### Exercise details:
In the listing below, find each line that holds the string "this" and copy it.

+++

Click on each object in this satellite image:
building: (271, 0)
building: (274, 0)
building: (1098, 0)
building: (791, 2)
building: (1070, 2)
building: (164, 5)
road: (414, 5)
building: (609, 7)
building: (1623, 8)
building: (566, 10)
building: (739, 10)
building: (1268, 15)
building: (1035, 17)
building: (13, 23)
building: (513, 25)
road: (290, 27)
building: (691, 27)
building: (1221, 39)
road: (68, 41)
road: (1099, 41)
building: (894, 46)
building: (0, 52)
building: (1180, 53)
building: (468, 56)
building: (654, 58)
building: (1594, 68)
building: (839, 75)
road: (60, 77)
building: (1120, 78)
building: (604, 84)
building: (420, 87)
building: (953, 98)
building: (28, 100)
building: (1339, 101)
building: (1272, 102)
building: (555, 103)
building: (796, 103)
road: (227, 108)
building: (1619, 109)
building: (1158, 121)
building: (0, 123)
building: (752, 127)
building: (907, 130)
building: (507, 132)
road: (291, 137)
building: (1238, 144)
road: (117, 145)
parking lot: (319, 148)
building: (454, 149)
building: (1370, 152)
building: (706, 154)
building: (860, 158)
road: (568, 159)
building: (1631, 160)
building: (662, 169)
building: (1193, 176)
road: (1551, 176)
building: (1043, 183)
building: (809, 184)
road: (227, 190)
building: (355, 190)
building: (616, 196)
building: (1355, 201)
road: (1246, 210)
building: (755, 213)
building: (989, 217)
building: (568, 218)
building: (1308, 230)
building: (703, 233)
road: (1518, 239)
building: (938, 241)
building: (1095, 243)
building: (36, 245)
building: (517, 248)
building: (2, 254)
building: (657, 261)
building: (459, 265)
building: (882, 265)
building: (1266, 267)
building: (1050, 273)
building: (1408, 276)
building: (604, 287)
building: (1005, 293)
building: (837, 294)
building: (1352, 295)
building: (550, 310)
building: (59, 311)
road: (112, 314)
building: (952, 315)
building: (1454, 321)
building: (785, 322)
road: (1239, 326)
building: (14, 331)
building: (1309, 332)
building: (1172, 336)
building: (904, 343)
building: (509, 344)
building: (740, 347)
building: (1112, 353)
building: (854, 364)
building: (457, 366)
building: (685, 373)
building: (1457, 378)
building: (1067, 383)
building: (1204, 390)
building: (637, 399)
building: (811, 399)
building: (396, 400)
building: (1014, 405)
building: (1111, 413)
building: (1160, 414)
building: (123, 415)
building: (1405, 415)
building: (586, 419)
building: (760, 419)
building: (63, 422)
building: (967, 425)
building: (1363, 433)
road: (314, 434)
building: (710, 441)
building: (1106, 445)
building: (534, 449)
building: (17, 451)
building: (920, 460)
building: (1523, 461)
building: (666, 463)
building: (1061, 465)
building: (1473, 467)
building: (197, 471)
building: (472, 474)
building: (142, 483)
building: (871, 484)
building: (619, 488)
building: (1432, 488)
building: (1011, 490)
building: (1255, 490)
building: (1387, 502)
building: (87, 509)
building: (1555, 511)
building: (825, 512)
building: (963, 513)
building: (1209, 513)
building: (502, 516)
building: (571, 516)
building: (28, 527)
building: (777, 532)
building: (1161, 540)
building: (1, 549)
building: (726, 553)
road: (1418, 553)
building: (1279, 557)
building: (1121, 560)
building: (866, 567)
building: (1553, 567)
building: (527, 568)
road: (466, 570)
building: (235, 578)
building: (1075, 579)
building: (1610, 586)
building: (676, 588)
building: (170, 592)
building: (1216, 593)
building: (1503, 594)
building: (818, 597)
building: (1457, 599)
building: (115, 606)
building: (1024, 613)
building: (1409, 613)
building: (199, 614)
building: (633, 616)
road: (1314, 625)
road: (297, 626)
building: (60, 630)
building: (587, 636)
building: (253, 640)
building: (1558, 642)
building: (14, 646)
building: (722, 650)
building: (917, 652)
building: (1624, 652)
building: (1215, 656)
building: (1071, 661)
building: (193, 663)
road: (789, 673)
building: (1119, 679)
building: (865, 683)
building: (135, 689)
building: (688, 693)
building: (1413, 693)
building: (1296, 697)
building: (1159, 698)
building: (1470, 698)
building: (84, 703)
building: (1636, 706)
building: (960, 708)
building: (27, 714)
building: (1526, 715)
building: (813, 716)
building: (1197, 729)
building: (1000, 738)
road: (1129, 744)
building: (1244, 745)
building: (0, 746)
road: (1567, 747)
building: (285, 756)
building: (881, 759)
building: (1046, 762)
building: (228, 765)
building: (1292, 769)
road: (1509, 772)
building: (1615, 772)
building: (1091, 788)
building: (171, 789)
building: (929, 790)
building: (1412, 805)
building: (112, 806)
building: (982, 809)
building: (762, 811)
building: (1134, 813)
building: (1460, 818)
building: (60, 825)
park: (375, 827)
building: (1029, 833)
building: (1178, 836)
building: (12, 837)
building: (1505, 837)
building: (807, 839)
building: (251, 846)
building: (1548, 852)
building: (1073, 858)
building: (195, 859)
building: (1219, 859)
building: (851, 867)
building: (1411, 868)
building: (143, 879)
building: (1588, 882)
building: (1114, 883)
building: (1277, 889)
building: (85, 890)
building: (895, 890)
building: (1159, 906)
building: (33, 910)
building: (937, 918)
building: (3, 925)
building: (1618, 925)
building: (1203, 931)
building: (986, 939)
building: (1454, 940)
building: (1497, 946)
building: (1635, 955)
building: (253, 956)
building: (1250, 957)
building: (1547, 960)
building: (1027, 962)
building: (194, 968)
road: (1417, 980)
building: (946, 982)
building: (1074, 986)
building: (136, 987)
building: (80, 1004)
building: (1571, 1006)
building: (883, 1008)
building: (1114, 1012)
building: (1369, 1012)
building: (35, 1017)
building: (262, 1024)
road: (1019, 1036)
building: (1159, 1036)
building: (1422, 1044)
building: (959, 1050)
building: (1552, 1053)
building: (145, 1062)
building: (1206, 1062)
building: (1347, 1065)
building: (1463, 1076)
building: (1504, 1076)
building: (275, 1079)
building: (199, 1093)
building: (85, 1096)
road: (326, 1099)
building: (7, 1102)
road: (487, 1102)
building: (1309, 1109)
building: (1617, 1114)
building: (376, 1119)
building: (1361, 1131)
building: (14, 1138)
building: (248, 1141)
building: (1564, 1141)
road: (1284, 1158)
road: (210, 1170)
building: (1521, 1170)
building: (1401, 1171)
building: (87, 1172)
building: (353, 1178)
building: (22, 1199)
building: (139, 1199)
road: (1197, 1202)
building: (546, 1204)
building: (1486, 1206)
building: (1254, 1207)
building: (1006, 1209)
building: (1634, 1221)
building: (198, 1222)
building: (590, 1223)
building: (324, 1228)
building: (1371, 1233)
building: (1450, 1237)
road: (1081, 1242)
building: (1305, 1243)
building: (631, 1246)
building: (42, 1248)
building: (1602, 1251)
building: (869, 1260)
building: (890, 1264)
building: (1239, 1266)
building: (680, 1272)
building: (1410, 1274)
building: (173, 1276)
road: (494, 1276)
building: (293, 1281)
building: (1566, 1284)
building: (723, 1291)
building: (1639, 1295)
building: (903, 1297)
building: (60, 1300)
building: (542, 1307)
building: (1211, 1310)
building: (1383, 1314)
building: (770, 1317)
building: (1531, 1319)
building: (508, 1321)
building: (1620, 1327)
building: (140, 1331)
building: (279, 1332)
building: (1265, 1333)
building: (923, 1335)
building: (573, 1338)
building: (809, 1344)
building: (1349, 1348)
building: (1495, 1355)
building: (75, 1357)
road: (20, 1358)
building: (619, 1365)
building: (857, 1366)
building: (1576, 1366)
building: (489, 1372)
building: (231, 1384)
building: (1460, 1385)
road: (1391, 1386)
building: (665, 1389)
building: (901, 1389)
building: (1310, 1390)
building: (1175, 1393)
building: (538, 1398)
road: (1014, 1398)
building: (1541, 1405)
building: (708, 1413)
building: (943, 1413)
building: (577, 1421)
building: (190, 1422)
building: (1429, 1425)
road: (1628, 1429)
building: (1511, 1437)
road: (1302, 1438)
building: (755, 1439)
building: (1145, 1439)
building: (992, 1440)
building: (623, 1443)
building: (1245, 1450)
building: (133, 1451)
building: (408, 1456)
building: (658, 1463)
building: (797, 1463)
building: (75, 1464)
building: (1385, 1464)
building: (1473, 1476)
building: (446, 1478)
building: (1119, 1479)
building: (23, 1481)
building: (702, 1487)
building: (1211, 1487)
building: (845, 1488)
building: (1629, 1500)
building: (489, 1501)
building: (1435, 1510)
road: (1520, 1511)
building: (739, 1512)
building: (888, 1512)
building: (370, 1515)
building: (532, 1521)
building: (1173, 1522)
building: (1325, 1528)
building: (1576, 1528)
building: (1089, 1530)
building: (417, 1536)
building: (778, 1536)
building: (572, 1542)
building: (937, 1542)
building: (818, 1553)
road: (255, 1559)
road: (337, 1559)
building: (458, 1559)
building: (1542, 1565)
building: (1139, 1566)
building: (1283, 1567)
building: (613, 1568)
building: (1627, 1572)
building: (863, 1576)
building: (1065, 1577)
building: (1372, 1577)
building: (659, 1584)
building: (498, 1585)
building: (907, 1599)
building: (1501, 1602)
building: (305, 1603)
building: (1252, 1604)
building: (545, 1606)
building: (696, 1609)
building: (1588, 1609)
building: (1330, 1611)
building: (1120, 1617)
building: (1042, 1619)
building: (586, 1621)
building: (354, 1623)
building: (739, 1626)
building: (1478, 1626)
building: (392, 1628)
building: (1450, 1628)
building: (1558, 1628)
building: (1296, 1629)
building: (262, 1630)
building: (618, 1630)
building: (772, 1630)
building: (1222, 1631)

+++

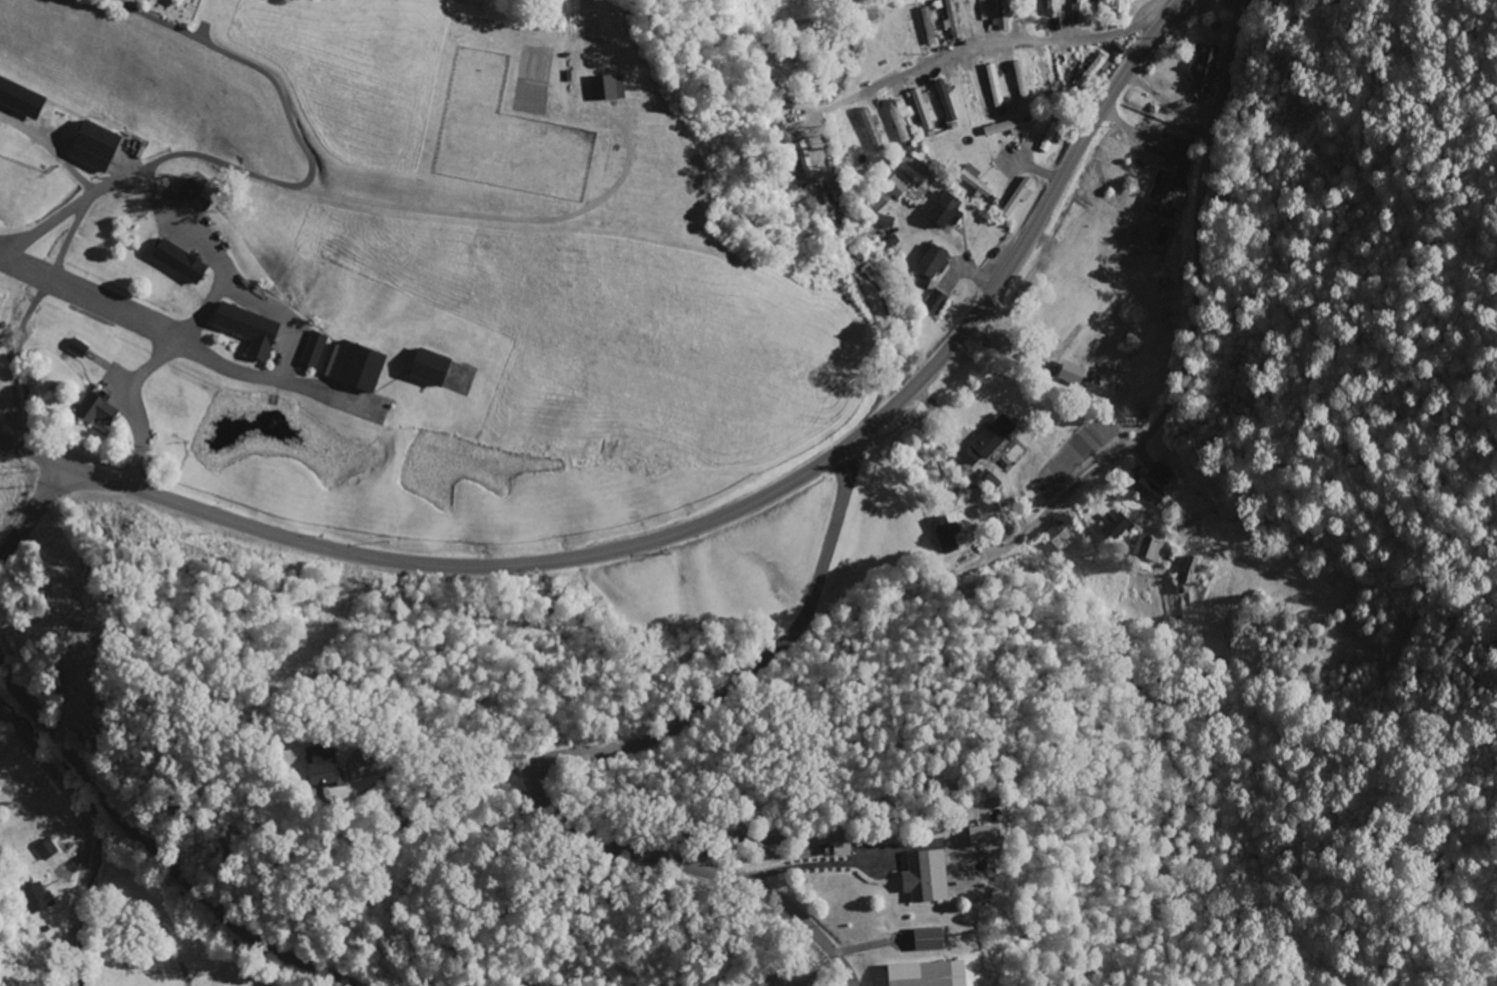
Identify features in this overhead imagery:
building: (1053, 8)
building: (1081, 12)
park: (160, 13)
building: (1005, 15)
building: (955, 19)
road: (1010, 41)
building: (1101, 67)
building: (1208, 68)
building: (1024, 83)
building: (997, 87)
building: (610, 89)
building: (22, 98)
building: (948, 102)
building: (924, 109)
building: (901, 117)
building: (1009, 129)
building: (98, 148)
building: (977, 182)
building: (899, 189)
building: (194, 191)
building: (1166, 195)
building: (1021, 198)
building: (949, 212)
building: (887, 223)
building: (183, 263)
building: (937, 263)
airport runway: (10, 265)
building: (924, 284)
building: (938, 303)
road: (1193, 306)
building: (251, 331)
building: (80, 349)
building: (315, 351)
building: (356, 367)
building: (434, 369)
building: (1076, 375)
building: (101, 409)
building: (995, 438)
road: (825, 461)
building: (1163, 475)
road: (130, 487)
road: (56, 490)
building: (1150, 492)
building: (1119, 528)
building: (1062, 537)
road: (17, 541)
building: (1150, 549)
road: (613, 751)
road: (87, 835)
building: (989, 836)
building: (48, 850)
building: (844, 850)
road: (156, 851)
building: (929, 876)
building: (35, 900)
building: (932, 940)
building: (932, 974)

+++

### Finished exercise:
Click on each object in this satellite image:
Identify features in this overhead imagery:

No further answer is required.